Given information:
---------------
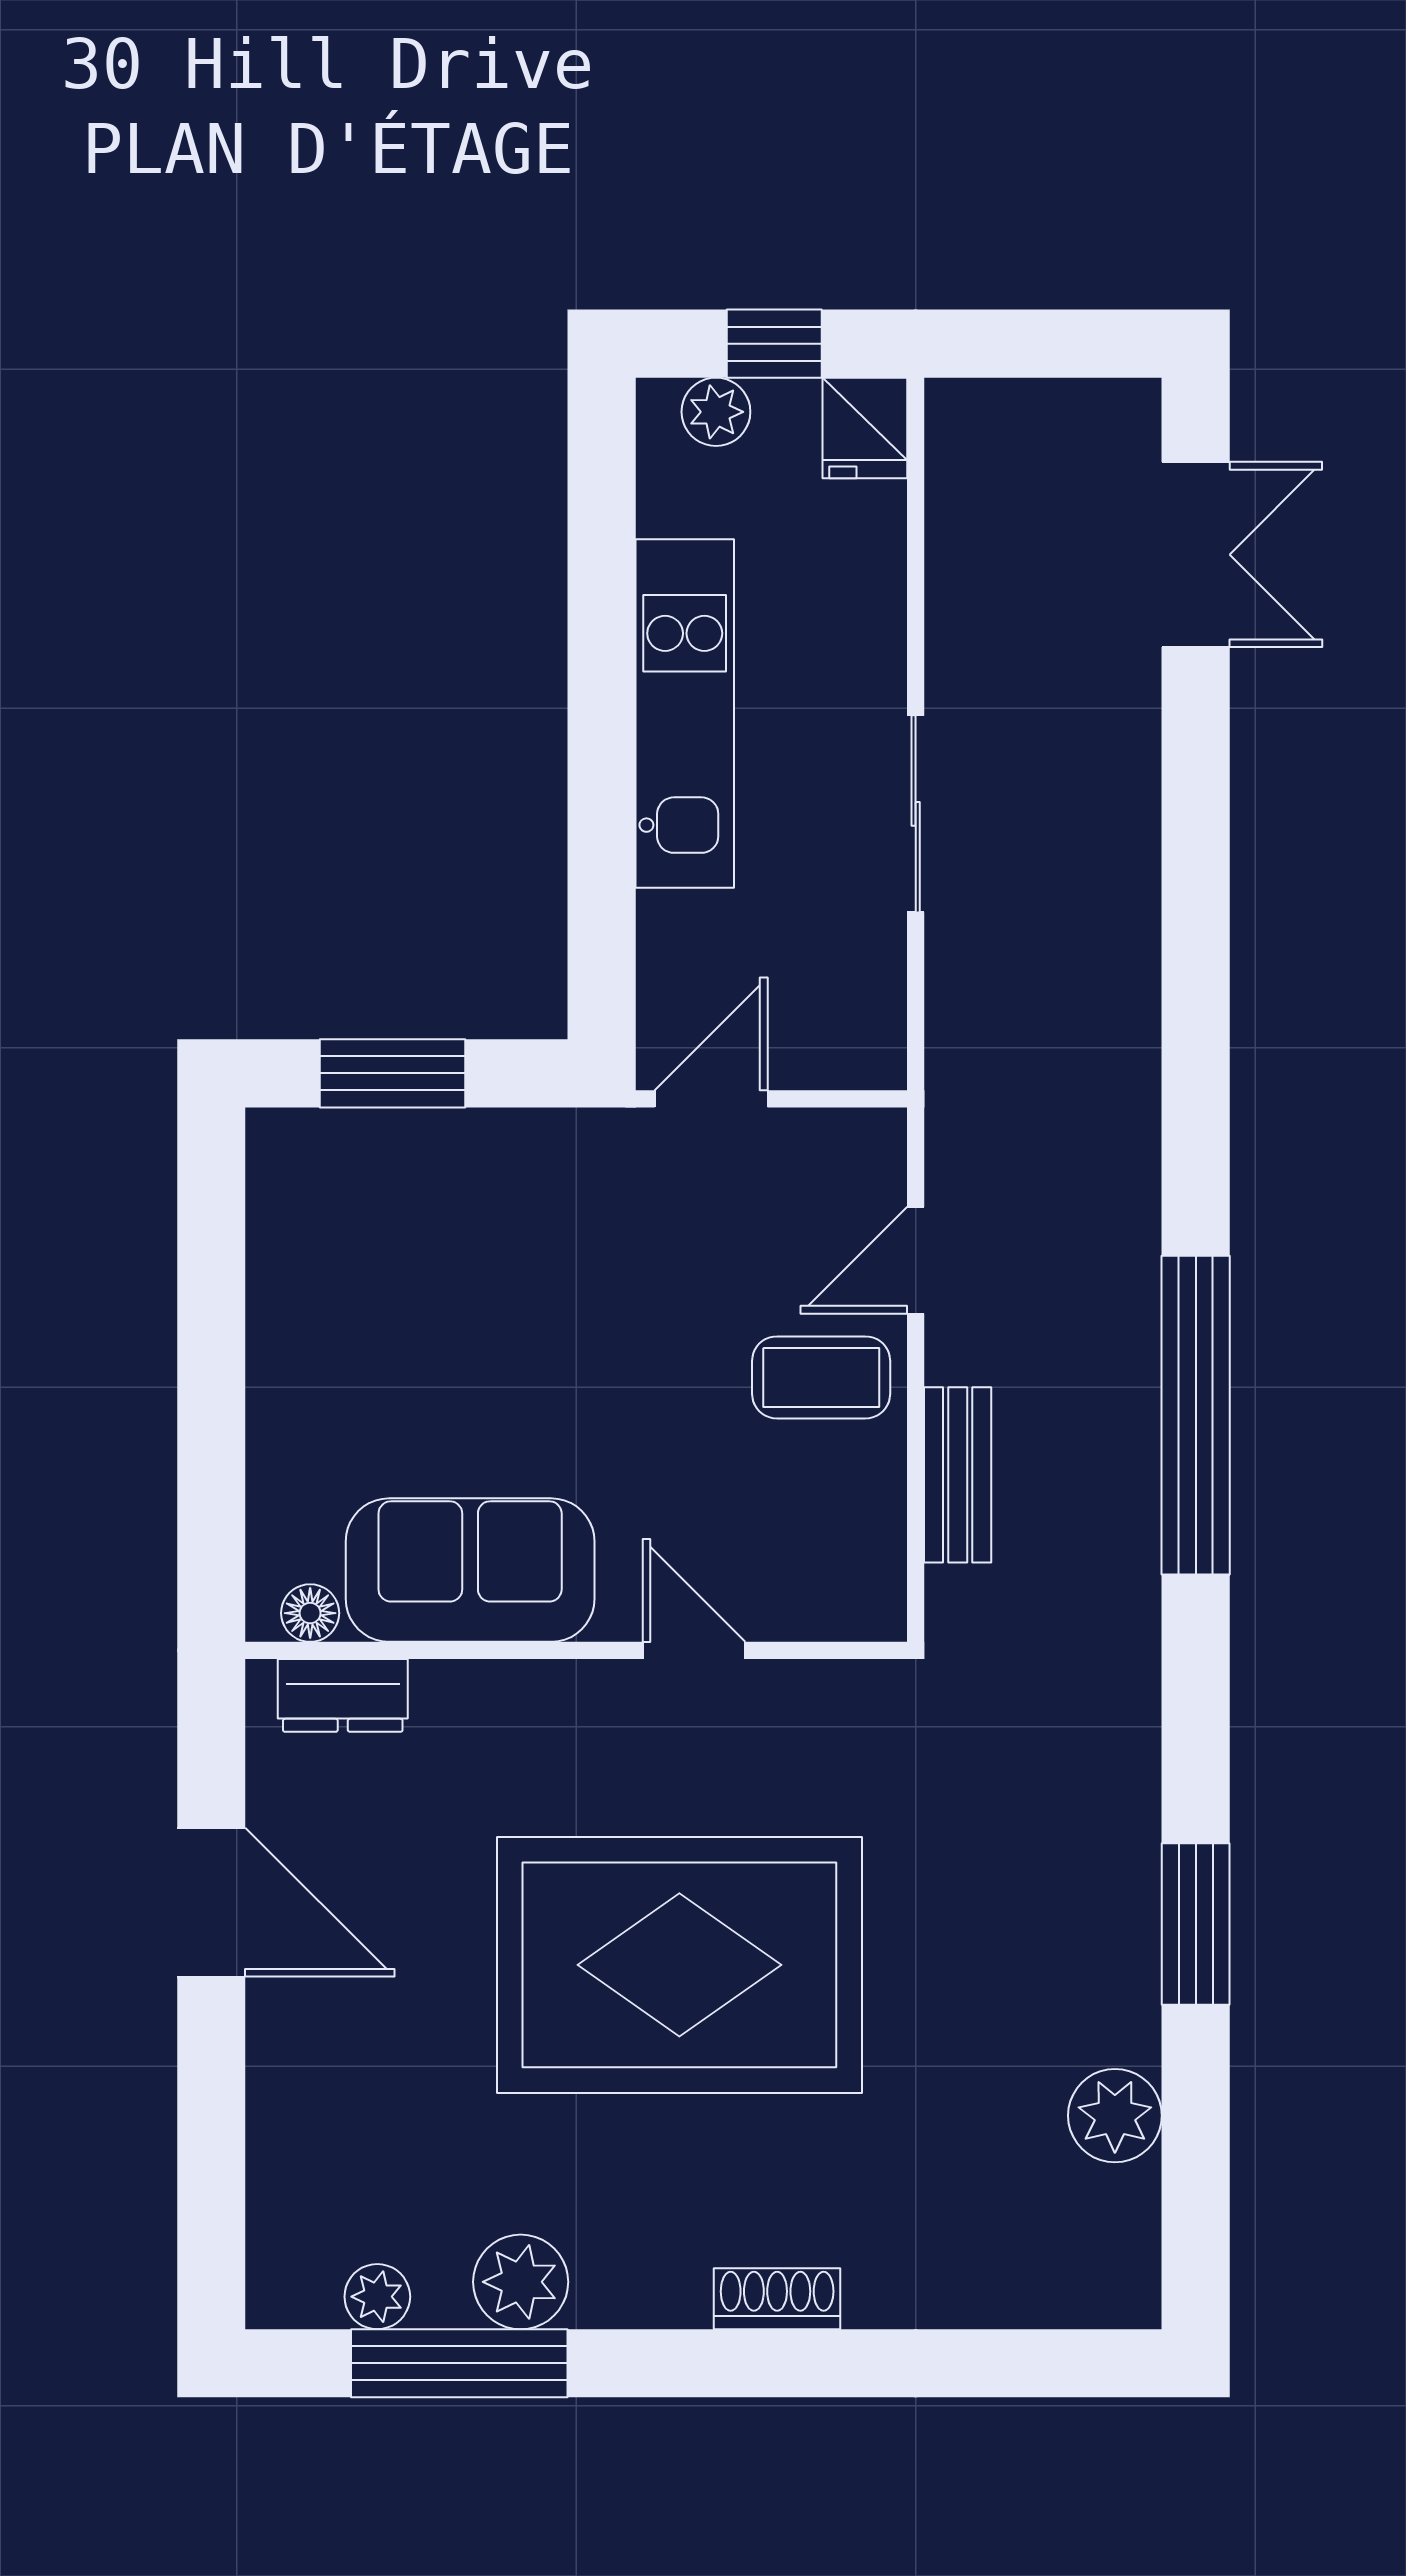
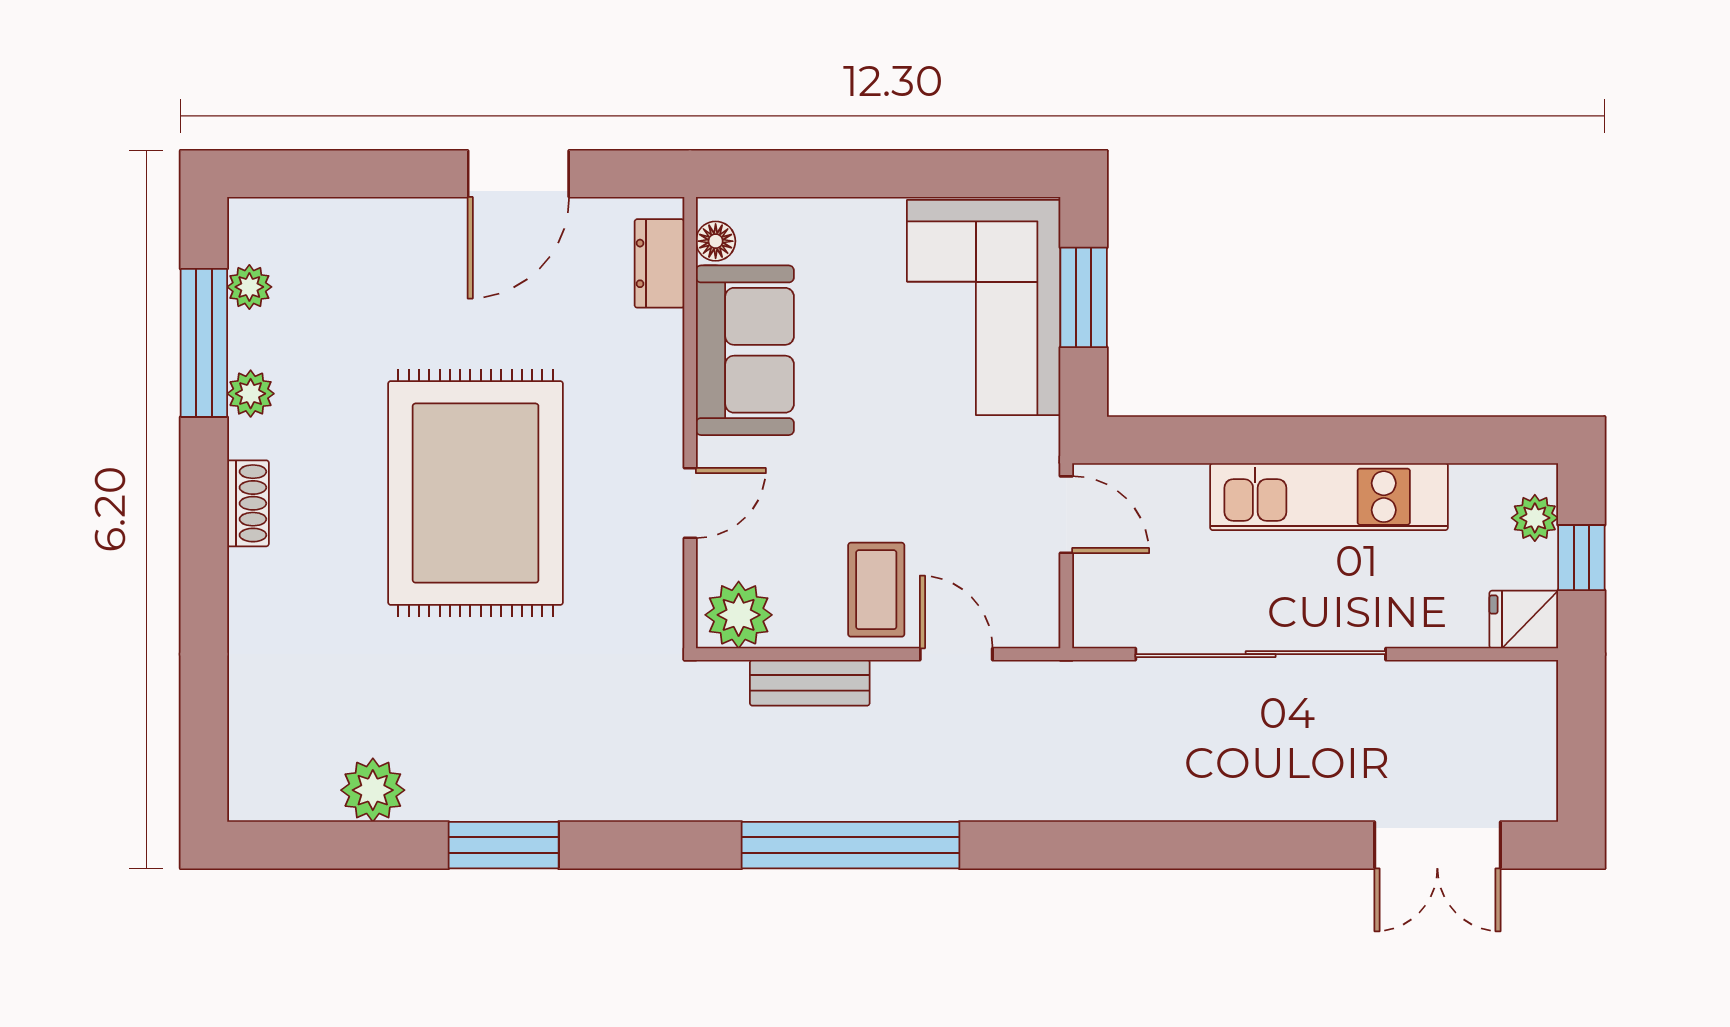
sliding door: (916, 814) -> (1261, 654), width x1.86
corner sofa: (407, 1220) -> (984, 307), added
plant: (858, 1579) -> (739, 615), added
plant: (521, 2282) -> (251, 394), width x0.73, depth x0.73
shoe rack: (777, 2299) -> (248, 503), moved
---------------
Task prompt: An exact copy of the lines from the one containing "plant: (858, 1579) -> (739, 615), added" through the last line of the material, both included, is to be printed, and nothing else.

Finished task:
plant: (858, 1579) -> (739, 615), added
plant: (521, 2282) -> (251, 394), width x0.73, depth x0.73
shoe rack: (777, 2299) -> (248, 503), moved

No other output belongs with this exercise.